#### Exercise brief
A single number is wanted: how many lines of the data below include the string "orange"?

Geometric object motion data:

****

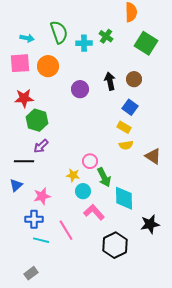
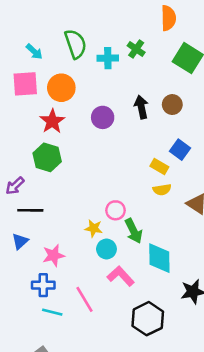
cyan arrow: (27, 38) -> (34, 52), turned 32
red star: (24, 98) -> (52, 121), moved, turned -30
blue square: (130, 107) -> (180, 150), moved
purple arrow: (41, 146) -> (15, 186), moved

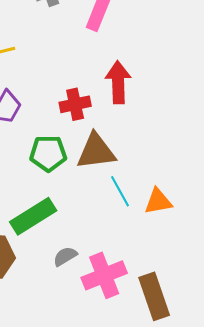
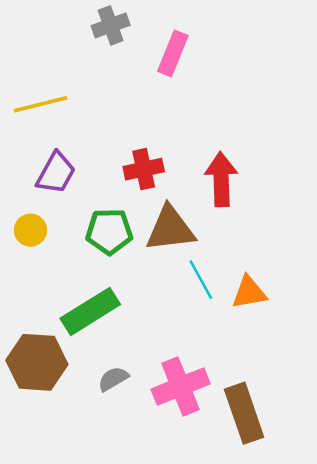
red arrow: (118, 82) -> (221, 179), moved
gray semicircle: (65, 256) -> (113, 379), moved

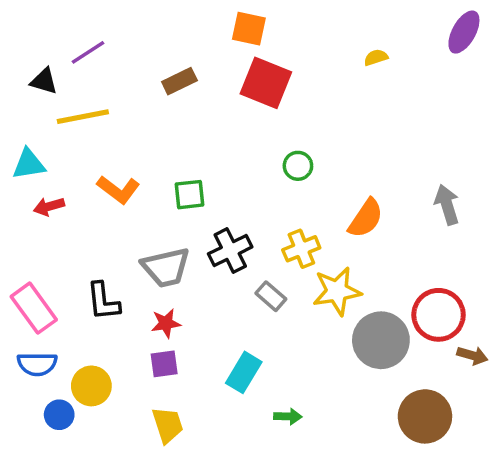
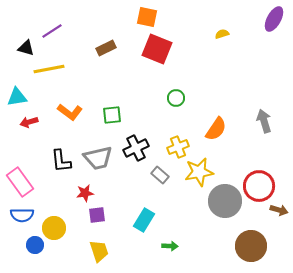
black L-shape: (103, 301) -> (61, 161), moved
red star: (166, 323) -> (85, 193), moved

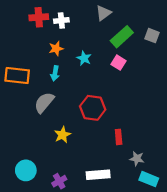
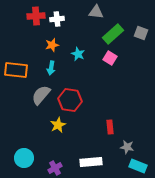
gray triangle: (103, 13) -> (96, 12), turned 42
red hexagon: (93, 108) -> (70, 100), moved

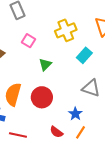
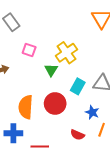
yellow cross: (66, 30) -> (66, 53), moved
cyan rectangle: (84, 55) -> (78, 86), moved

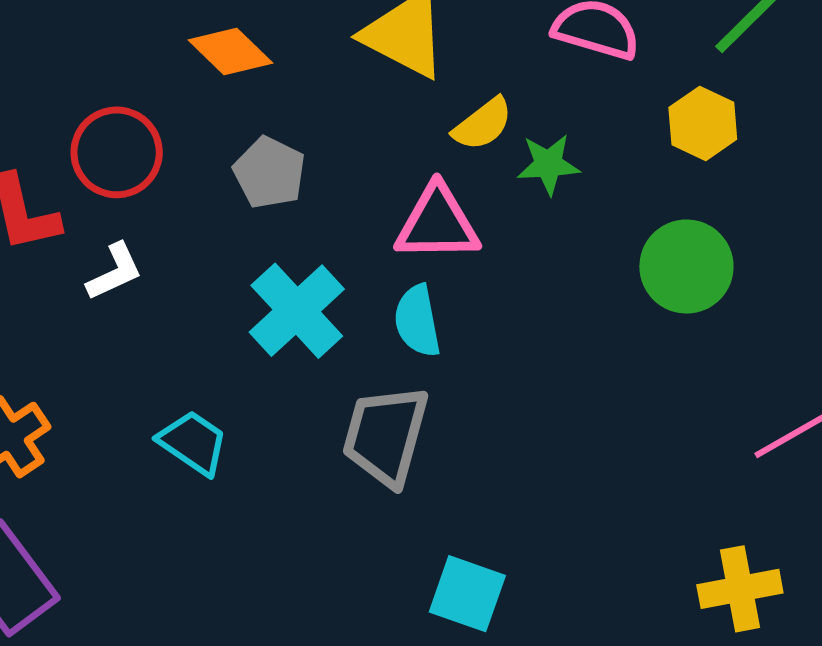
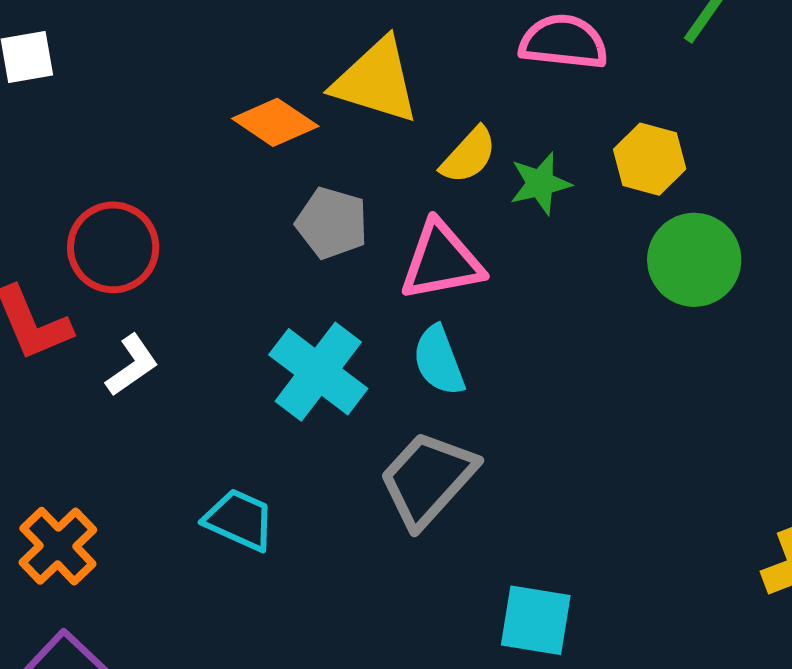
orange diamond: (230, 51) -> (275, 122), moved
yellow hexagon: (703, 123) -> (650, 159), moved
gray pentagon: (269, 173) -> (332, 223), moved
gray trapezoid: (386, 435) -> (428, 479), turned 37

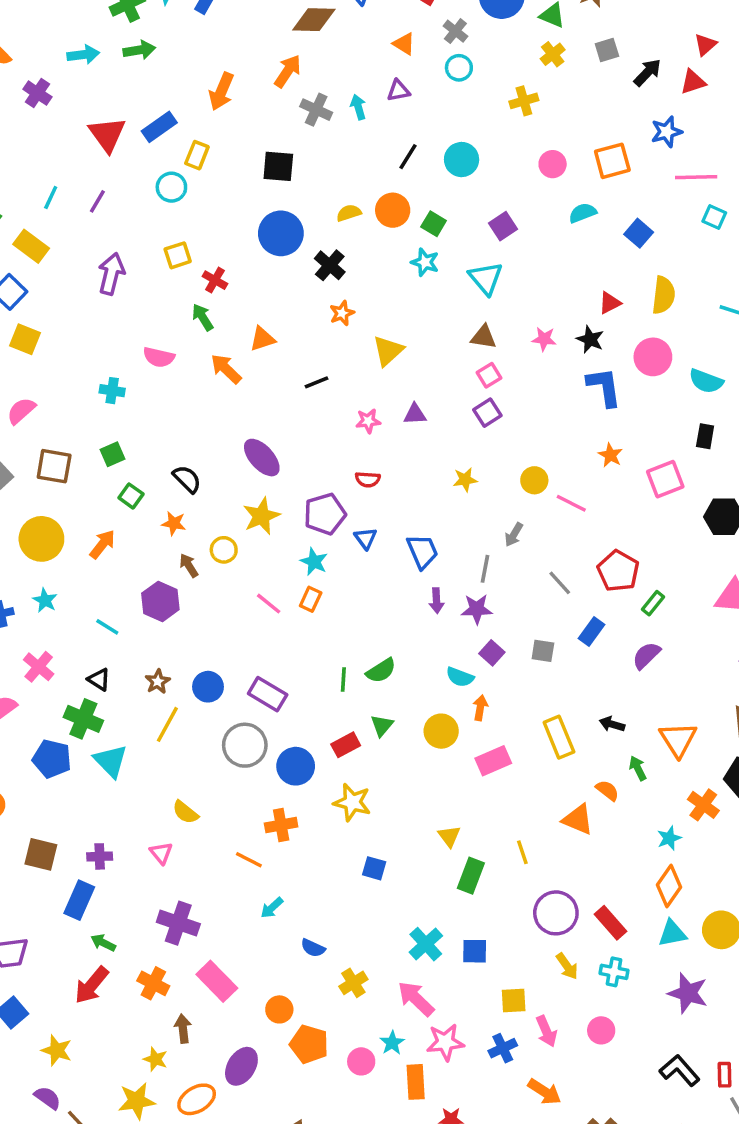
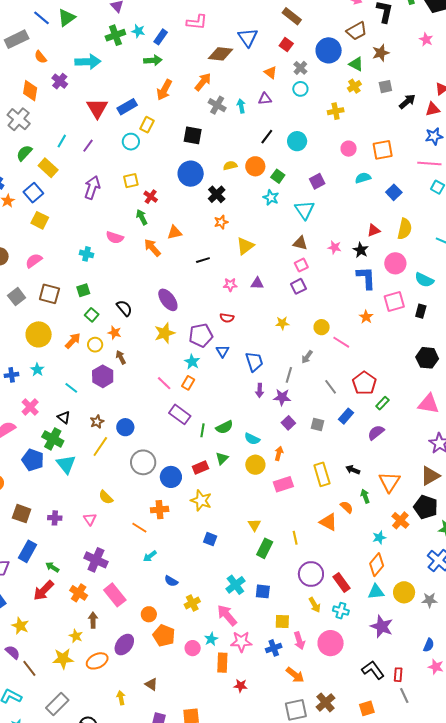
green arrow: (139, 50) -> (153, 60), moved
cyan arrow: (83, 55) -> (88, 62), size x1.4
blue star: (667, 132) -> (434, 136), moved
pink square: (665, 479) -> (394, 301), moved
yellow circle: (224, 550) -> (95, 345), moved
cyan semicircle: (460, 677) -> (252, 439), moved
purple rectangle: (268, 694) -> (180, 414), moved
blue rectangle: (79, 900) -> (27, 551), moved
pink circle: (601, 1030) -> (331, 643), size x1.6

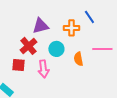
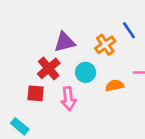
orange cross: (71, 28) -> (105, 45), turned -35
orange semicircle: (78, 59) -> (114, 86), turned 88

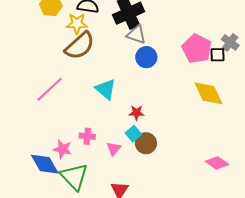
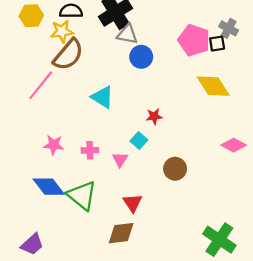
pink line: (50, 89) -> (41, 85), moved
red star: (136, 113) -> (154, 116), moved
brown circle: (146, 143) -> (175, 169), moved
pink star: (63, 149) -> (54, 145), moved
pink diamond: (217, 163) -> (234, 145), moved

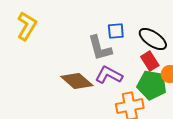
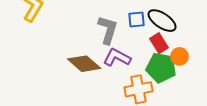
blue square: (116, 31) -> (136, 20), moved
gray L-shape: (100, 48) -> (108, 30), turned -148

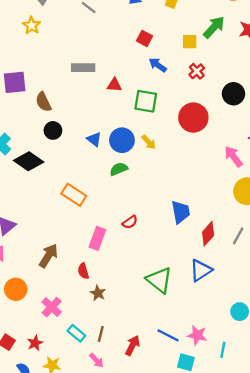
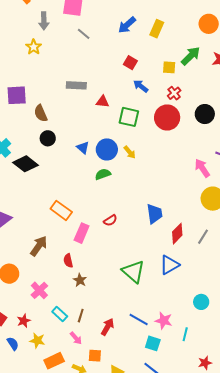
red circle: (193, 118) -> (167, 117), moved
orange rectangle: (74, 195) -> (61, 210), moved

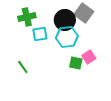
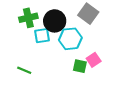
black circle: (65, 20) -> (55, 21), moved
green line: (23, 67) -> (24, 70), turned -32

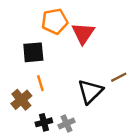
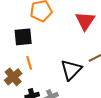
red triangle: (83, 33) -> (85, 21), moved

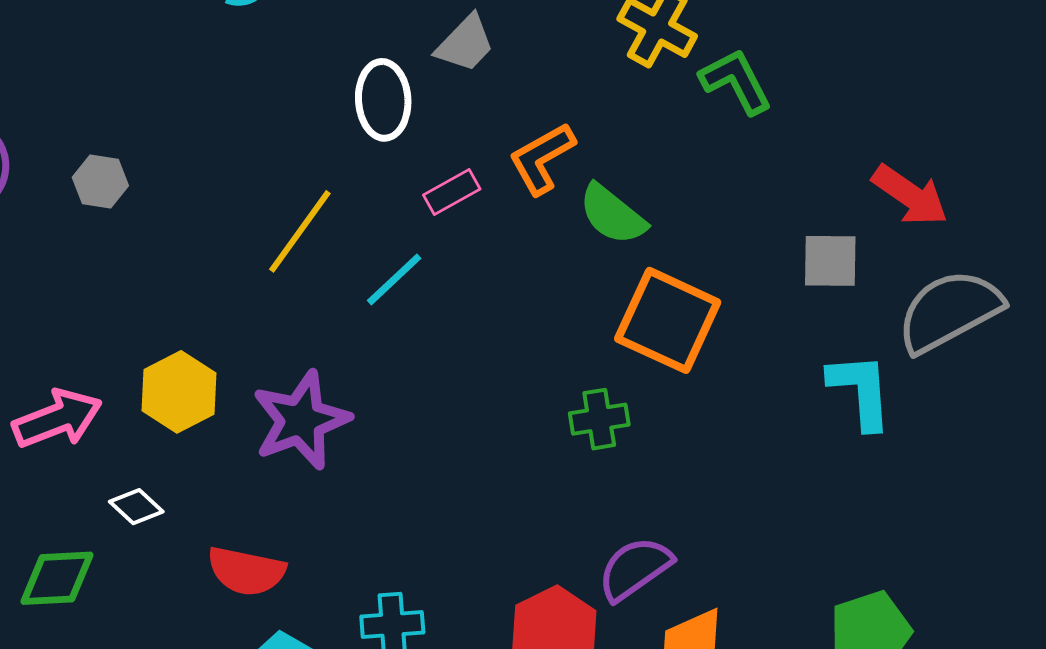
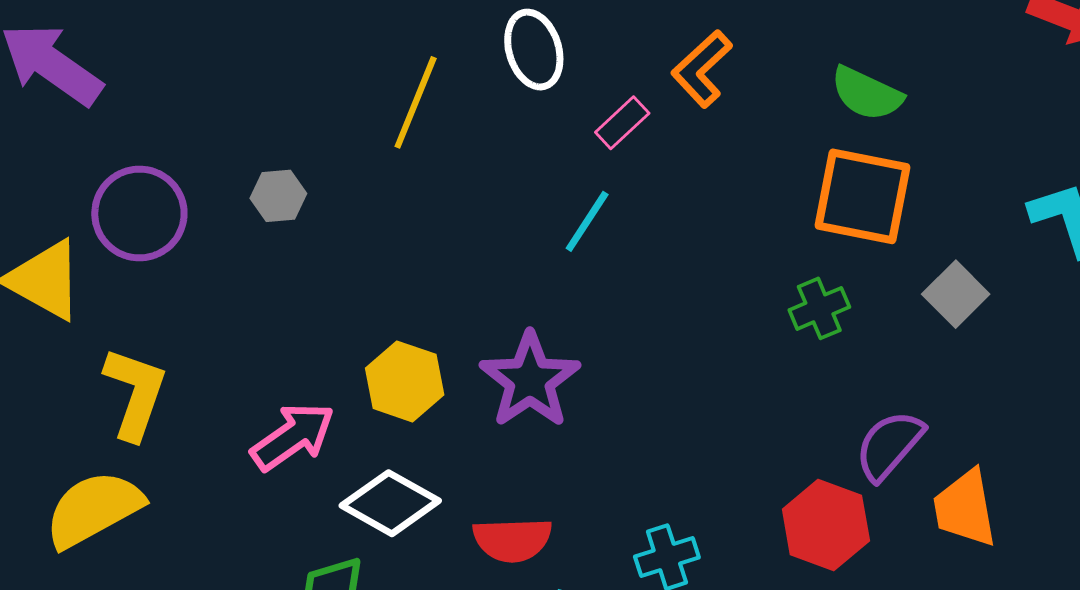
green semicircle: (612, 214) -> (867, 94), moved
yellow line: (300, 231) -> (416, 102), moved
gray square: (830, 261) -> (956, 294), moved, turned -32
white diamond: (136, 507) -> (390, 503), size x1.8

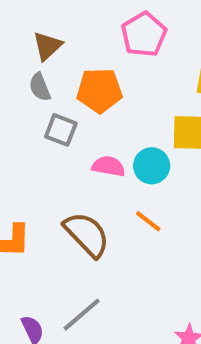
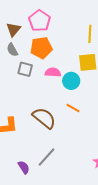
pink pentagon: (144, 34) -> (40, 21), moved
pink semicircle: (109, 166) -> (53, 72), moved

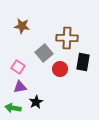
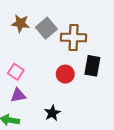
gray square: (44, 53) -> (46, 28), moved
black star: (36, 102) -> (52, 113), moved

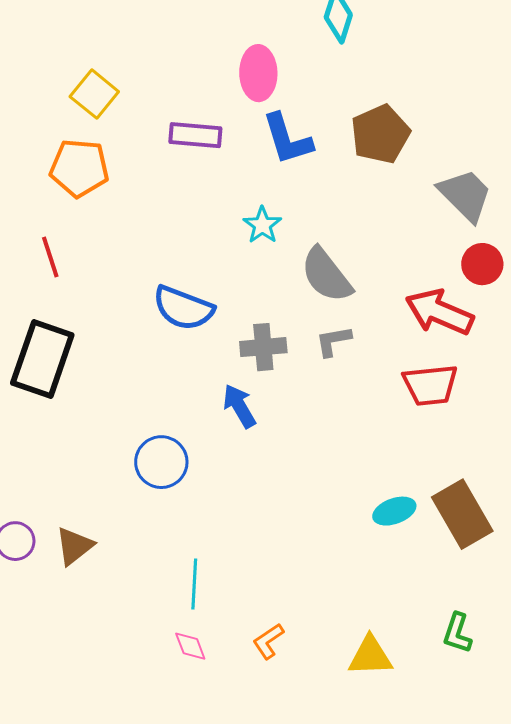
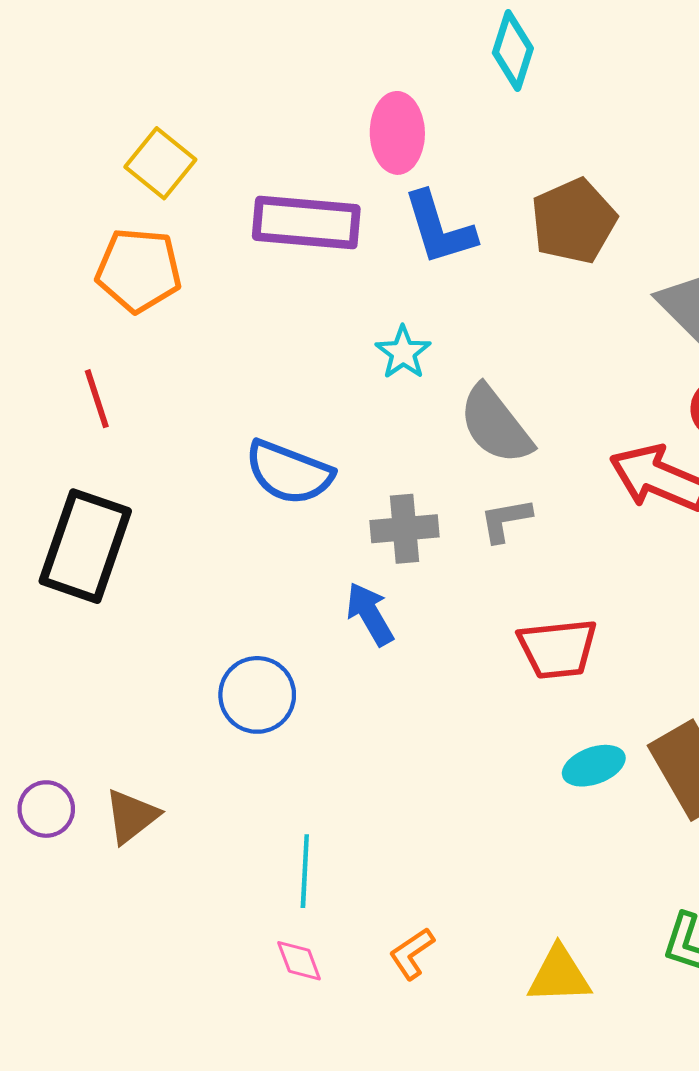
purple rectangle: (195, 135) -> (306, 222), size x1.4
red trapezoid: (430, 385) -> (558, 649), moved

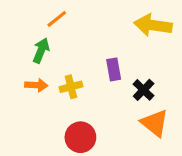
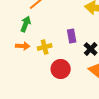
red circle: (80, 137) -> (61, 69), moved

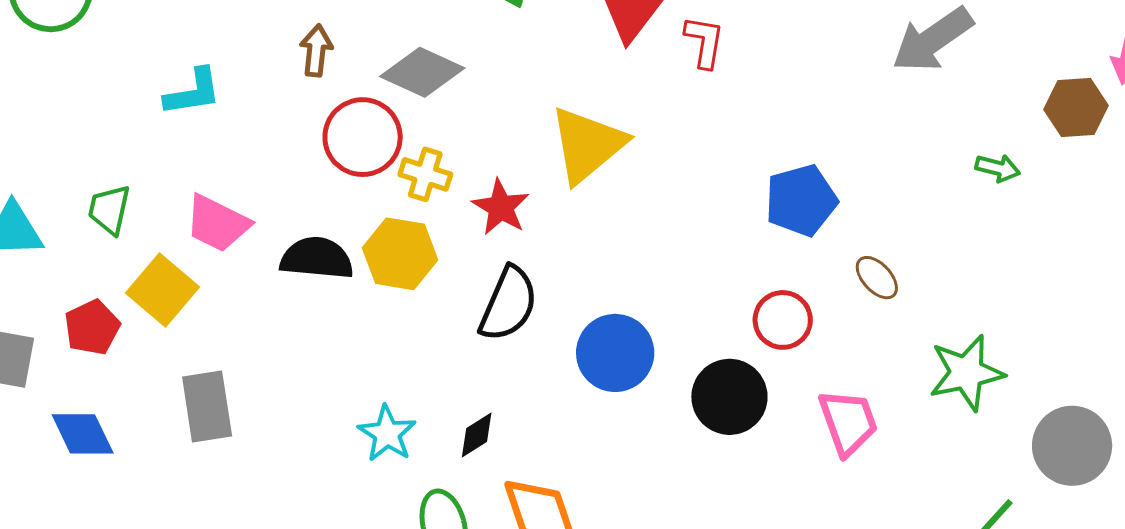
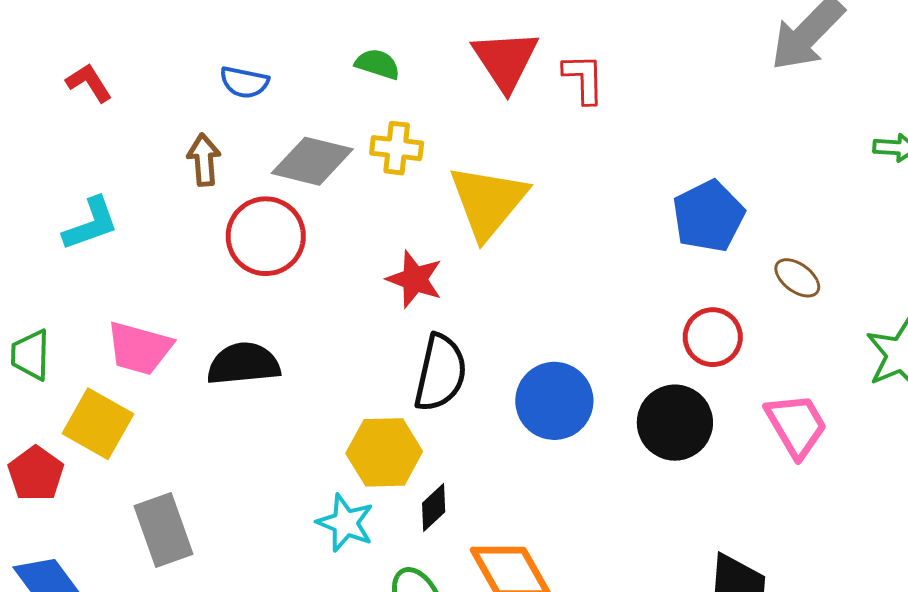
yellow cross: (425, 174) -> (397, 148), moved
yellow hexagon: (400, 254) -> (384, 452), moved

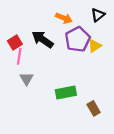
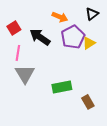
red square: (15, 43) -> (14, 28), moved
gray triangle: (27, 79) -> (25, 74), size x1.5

****

#### Exercise result
4